Copy out each entry precisely; no image belongs in the result.

Dataset records:
*** Block opens ***

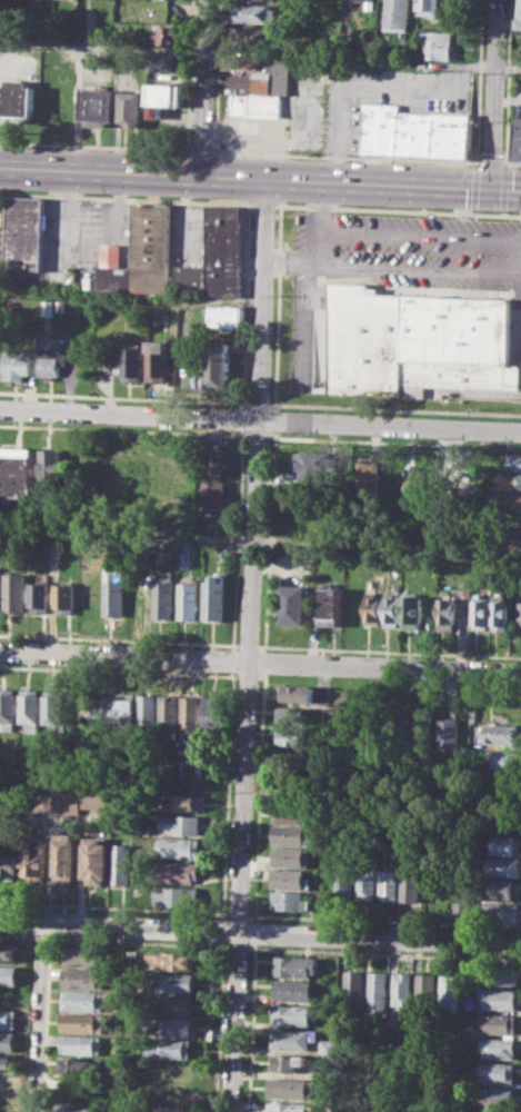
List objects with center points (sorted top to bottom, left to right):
building: (367, 0)
building: (433, 6)
building: (333, 11)
building: (253, 14)
building: (400, 14)
building: (520, 14)
building: (170, 35)
building: (257, 37)
building: (440, 43)
road: (260, 52)
building: (167, 62)
road: (217, 75)
road: (480, 80)
road: (509, 81)
road: (203, 86)
building: (263, 92)
road: (494, 93)
building: (164, 97)
building: (17, 99)
building: (99, 106)
building: (132, 108)
building: (56, 112)
building: (382, 127)
building: (416, 133)
building: (451, 134)
building: (516, 138)
road: (94, 145)
road: (200, 150)
road: (345, 156)
road: (491, 161)
road: (512, 163)
road: (260, 177)
road: (469, 187)
traffic signals: (491, 187)
road: (505, 189)
road: (126, 196)
road: (264, 203)
road: (322, 205)
road: (398, 210)
road: (418, 231)
building: (24, 234)
road: (312, 246)
building: (142, 255)
building: (218, 256)
road: (286, 263)
road: (415, 268)
parking lot: (394, 271)
road: (244, 305)
building: (47, 307)
road: (276, 307)
building: (223, 316)
road: (307, 321)
building: (414, 342)
building: (51, 355)
building: (131, 360)
building: (19, 363)
building: (157, 364)
building: (217, 364)
building: (416, 391)
road: (122, 397)
road: (255, 402)
road: (393, 408)
road: (240, 419)
road: (272, 420)
road: (260, 421)
road: (122, 429)
road: (254, 434)
road: (392, 442)
building: (513, 461)
building: (305, 464)
building: (52, 468)
building: (16, 470)
building: (366, 477)
building: (507, 480)
building: (410, 492)
building: (211, 494)
building: (512, 499)
building: (514, 518)
building: (307, 526)
building: (514, 536)
road: (235, 539)
road: (267, 540)
road: (335, 543)
road: (250, 554)
building: (299, 556)
building: (184, 559)
building: (14, 591)
building: (112, 592)
building: (40, 596)
building: (163, 597)
building: (188, 597)
building: (64, 598)
building: (213, 599)
building: (290, 603)
building: (329, 605)
building: (371, 608)
building: (390, 609)
building: (410, 611)
building: (445, 613)
building: (480, 613)
building: (499, 614)
building: (518, 614)
road: (117, 639)
road: (245, 644)
road: (388, 650)
road: (230, 659)
road: (263, 661)
road: (260, 662)
road: (117, 670)
road: (262, 673)
road: (244, 674)
building: (305, 694)
building: (7, 708)
building: (28, 709)
building: (52, 709)
building: (147, 709)
building: (125, 710)
building: (169, 711)
building: (191, 711)
building: (213, 712)
building: (295, 715)
building: (403, 727)
building: (422, 730)
building: (447, 733)
building: (503, 733)
building: (294, 737)
building: (505, 758)
building: (296, 760)
building: (328, 770)
building: (292, 784)
road: (257, 793)
road: (225, 795)
building: (70, 799)
building: (183, 802)
building: (294, 814)
building: (181, 824)
building: (293, 836)
building: (505, 843)
building: (179, 847)
building: (34, 856)
building: (291, 856)
building: (64, 857)
building: (96, 859)
building: (123, 862)
building: (9, 864)
building: (503, 865)
building: (177, 871)
building: (289, 878)
building: (344, 881)
building: (366, 882)
building: (388, 884)
building: (410, 884)
building: (504, 888)
building: (177, 895)
building: (289, 900)
road: (110, 905)
building: (459, 907)
building: (501, 911)
road: (237, 914)
road: (221, 916)
road: (249, 917)
road: (387, 920)
road: (117, 925)
road: (219, 929)
road: (249, 932)
road: (18, 936)
road: (378, 937)
road: (42, 938)
road: (136, 942)
road: (249, 945)
road: (235, 947)
building: (8, 952)
road: (383, 954)
building: (86, 955)
building: (170, 960)
building: (293, 964)
building: (8, 974)
building: (498, 974)
building: (86, 977)
building: (469, 978)
building: (172, 981)
building: (291, 989)
building: (422, 989)
building: (350, 990)
building: (398, 990)
building: (374, 991)
building: (445, 991)
building: (496, 998)
building: (84, 999)
building: (172, 1003)
building: (290, 1013)
road: (38, 1016)
building: (8, 1017)
building: (83, 1021)
road: (232, 1021)
building: (496, 1022)
road: (30, 1024)
road: (46, 1025)
building: (171, 1025)
road: (216, 1026)
road: (251, 1030)
building: (291, 1038)
building: (412, 1038)
building: (365, 1040)
building: (7, 1041)
building: (81, 1043)
building: (325, 1046)
building: (169, 1047)
building: (495, 1047)
building: (7, 1061)
building: (286, 1061)
building: (79, 1064)
building: (323, 1071)
building: (493, 1071)
building: (6, 1083)
building: (290, 1087)
building: (493, 1096)
building: (7, 1104)
building: (79, 1106)
building: (288, 1106)
building: (166, 1108)

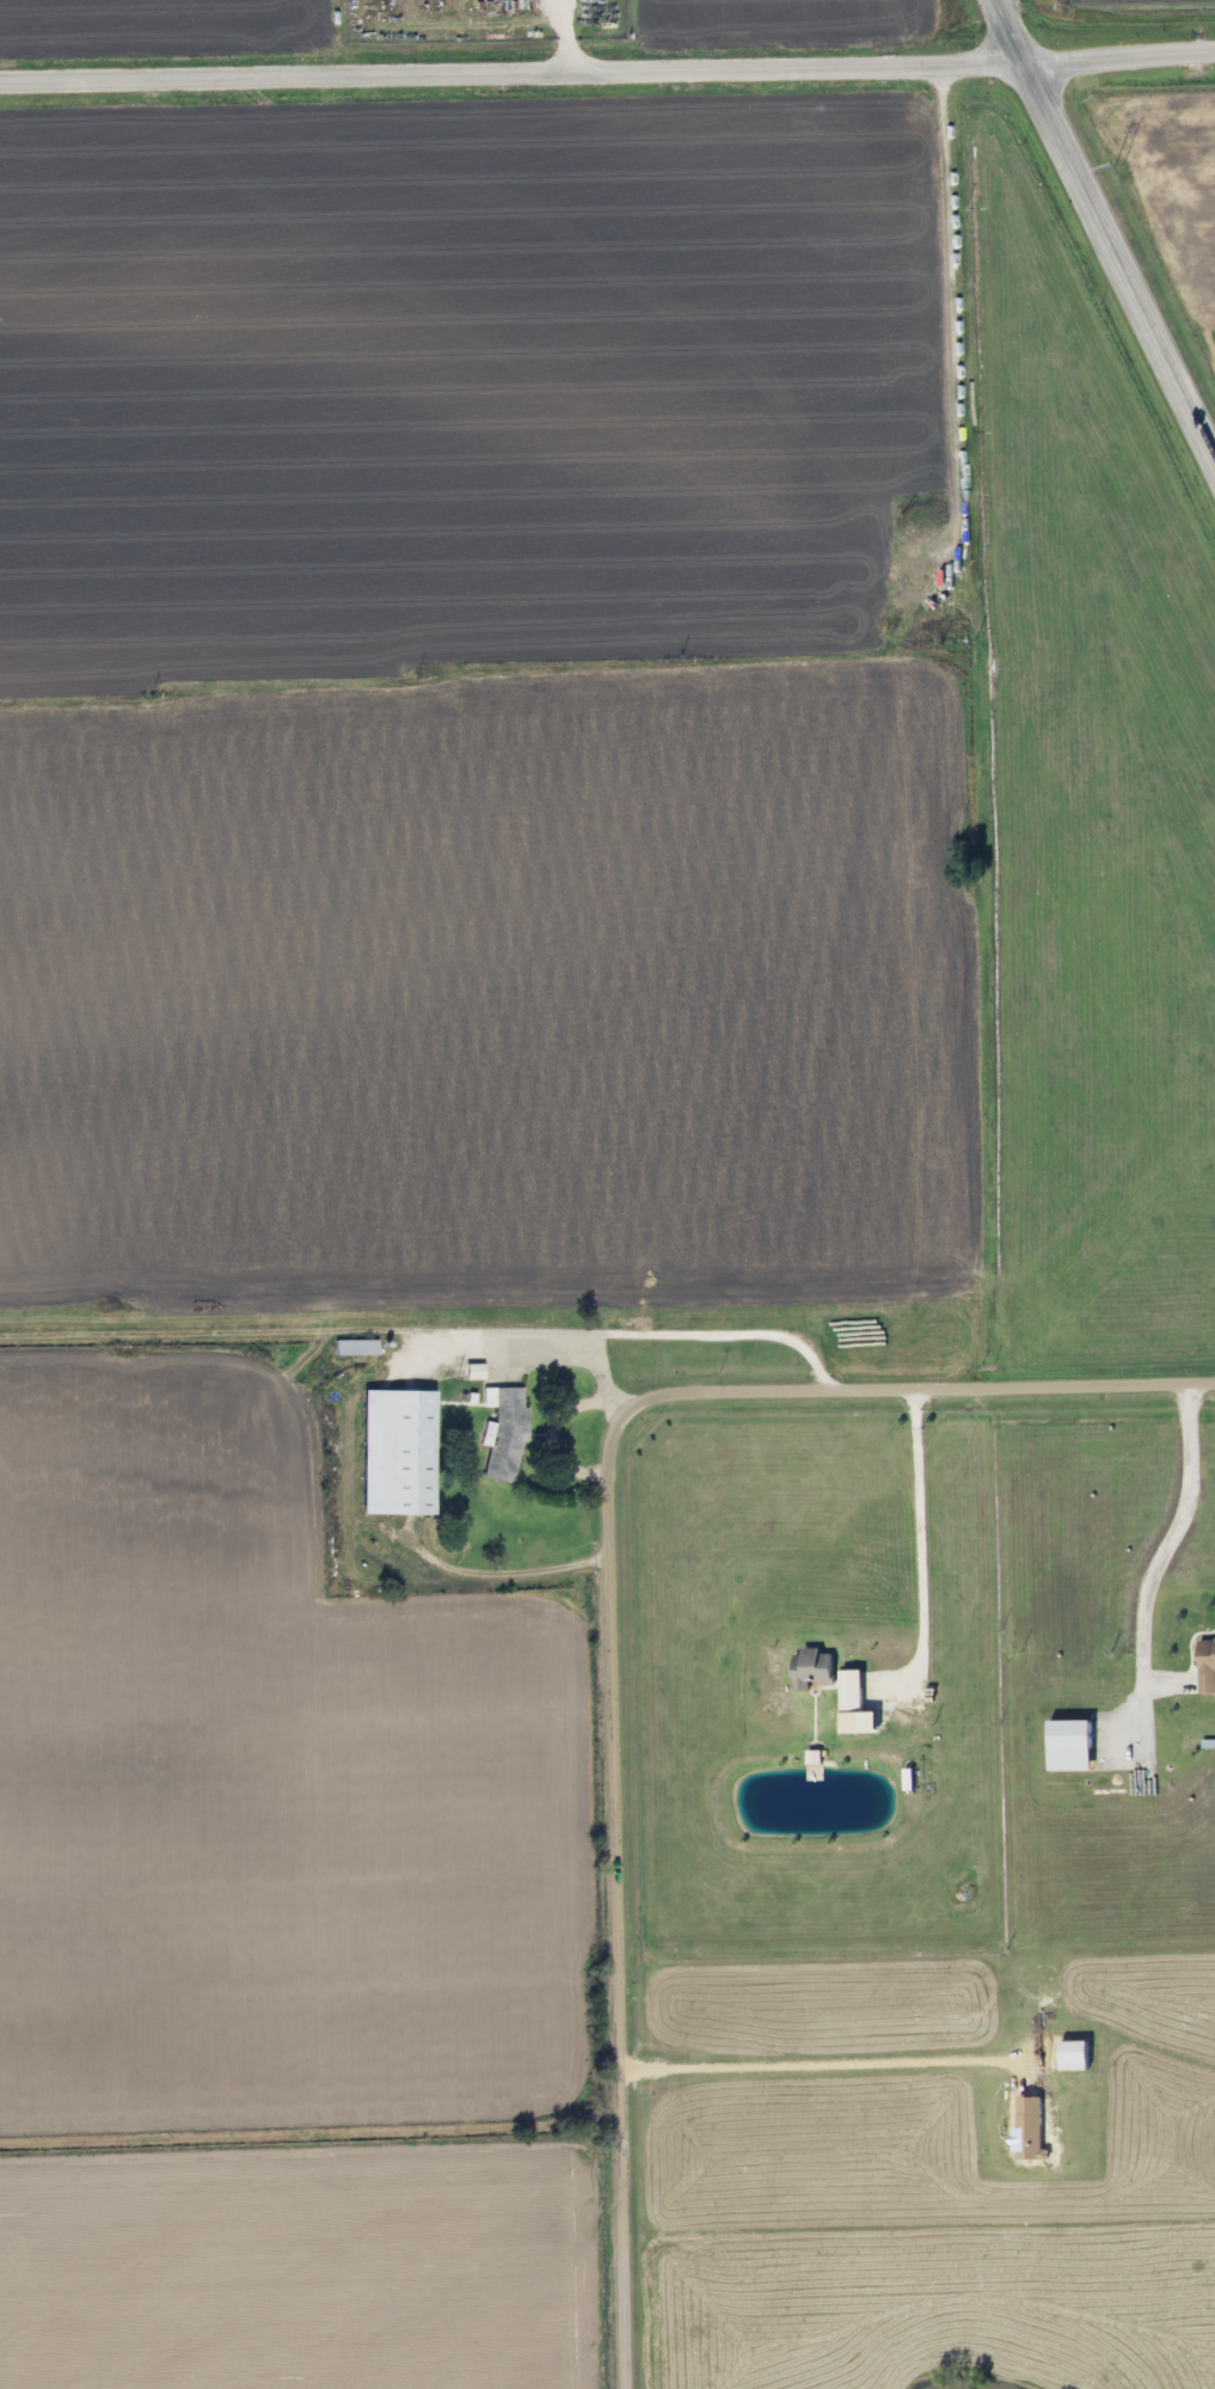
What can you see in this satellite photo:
road: (607, 74)
power tower: (1115, 166)
road: (1101, 231)
building: (352, 1352)
building: (502, 1435)
road: (551, 1435)
building: (395, 1454)
road: (923, 1548)
road: (1160, 1556)
road: (614, 1592)
building: (1075, 1746)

*** Block closes ***

Problem solution:
List objects with center points (sorted top to bottom, left to right):
building: (367, 0)
building: (433, 6)
building: (333, 11)
building: (253, 14)
building: (400, 14)
building: (520, 14)
building: (170, 35)
building: (257, 37)
building: (440, 43)
road: (260, 52)
building: (167, 62)
road: (217, 75)
road: (480, 80)
road: (509, 81)
road: (203, 86)
building: (263, 92)
road: (494, 93)
building: (164, 97)
building: (17, 99)
building: (99, 106)
building: (132, 108)
building: (56, 112)
building: (382, 127)
building: (416, 133)
building: (451, 134)
building: (516, 138)
road: (94, 145)
road: (200, 150)
road: (345, 156)
road: (491, 161)
road: (512, 163)
road: (260, 177)
road: (469, 187)
traffic signals: (491, 187)
road: (505, 189)
road: (126, 196)
road: (264, 203)
road: (322, 205)
road: (398, 210)
road: (418, 231)
building: (24, 234)
road: (312, 246)
building: (142, 255)
building: (218, 256)
road: (286, 263)
road: (415, 268)
parking lot: (394, 271)
road: (244, 305)
building: (47, 307)
road: (276, 307)
building: (223, 316)
road: (307, 321)
building: (414, 342)
building: (51, 355)
building: (131, 360)
building: (19, 363)
building: (157, 364)
building: (217, 364)
building: (416, 391)
road: (122, 397)
road: (255, 402)
road: (393, 408)
road: (240, 419)
road: (272, 420)
road: (260, 421)
road: (122, 429)
road: (254, 434)
road: (392, 442)
building: (513, 461)
building: (305, 464)
building: (52, 468)
building: (16, 470)
building: (366, 477)
building: (507, 480)
building: (410, 492)
building: (211, 494)
building: (512, 499)
building: (514, 518)
building: (307, 526)
building: (514, 536)
road: (235, 539)
road: (267, 540)
road: (335, 543)
road: (250, 554)
building: (299, 556)
building: (184, 559)
building: (14, 591)
building: (112, 592)
building: (40, 596)
building: (163, 597)
building: (188, 597)
building: (64, 598)
building: (213, 599)
building: (290, 603)
building: (329, 605)
building: (371, 608)
building: (390, 609)
building: (410, 611)
building: (445, 613)
building: (480, 613)
building: (499, 614)
building: (518, 614)
road: (117, 639)
road: (245, 644)
road: (388, 650)
road: (230, 659)
road: (263, 661)
road: (260, 662)
road: (117, 670)
road: (262, 673)
road: (244, 674)
building: (305, 694)
building: (7, 708)
building: (28, 709)
building: (52, 709)
building: (147, 709)
building: (125, 710)
building: (169, 711)
building: (191, 711)
building: (213, 712)
building: (295, 715)
building: (403, 727)
building: (422, 730)
building: (447, 733)
building: (503, 733)
building: (294, 737)
building: (505, 758)
building: (296, 760)
building: (328, 770)
building: (292, 784)
road: (257, 793)
road: (225, 795)
building: (70, 799)
building: (183, 802)
building: (294, 814)
building: (181, 824)
building: (293, 836)
building: (505, 843)
building: (179, 847)
building: (34, 856)
building: (291, 856)
building: (64, 857)
building: (96, 859)
building: (123, 862)
building: (9, 864)
building: (503, 865)
building: (177, 871)
building: (289, 878)
building: (344, 881)
building: (366, 882)
building: (388, 884)
building: (410, 884)
building: (504, 888)
building: (177, 895)
building: (289, 900)
road: (110, 905)
building: (459, 907)
building: (501, 911)
road: (237, 914)
road: (221, 916)
road: (249, 917)
road: (387, 920)
road: (117, 925)
road: (219, 929)
road: (249, 932)
road: (18, 936)
road: (378, 937)
road: (42, 938)
road: (136, 942)
road: (249, 945)
road: (235, 947)
building: (8, 952)
road: (383, 954)
building: (86, 955)
building: (170, 960)
building: (293, 964)
building: (8, 974)
building: (498, 974)
building: (86, 977)
building: (469, 978)
building: (172, 981)
building: (291, 989)
building: (422, 989)
building: (350, 990)
building: (398, 990)
building: (374, 991)
building: (445, 991)
building: (496, 998)
building: (84, 999)
building: (172, 1003)
building: (290, 1013)
road: (38, 1016)
building: (8, 1017)
building: (83, 1021)
road: (232, 1021)
building: (496, 1022)
road: (30, 1024)
road: (46, 1025)
building: (171, 1025)
road: (216, 1026)
road: (251, 1030)
building: (291, 1038)
building: (412, 1038)
building: (365, 1040)
building: (7, 1041)
building: (81, 1043)
building: (325, 1046)
building: (169, 1047)
building: (495, 1047)
building: (7, 1061)
building: (286, 1061)
building: (79, 1064)
building: (323, 1071)
building: (493, 1071)
building: (6, 1083)
building: (290, 1087)
building: (493, 1096)
building: (7, 1104)
building: (79, 1106)
building: (288, 1106)
building: (166, 1108)

What can you see in this satellite photo:
road: (607, 74)
power tower: (1115, 166)
road: (1101, 231)
building: (352, 1352)
building: (502, 1435)
road: (551, 1435)
building: (395, 1454)
road: (923, 1548)
road: (1160, 1556)
road: (614, 1592)
building: (1075, 1746)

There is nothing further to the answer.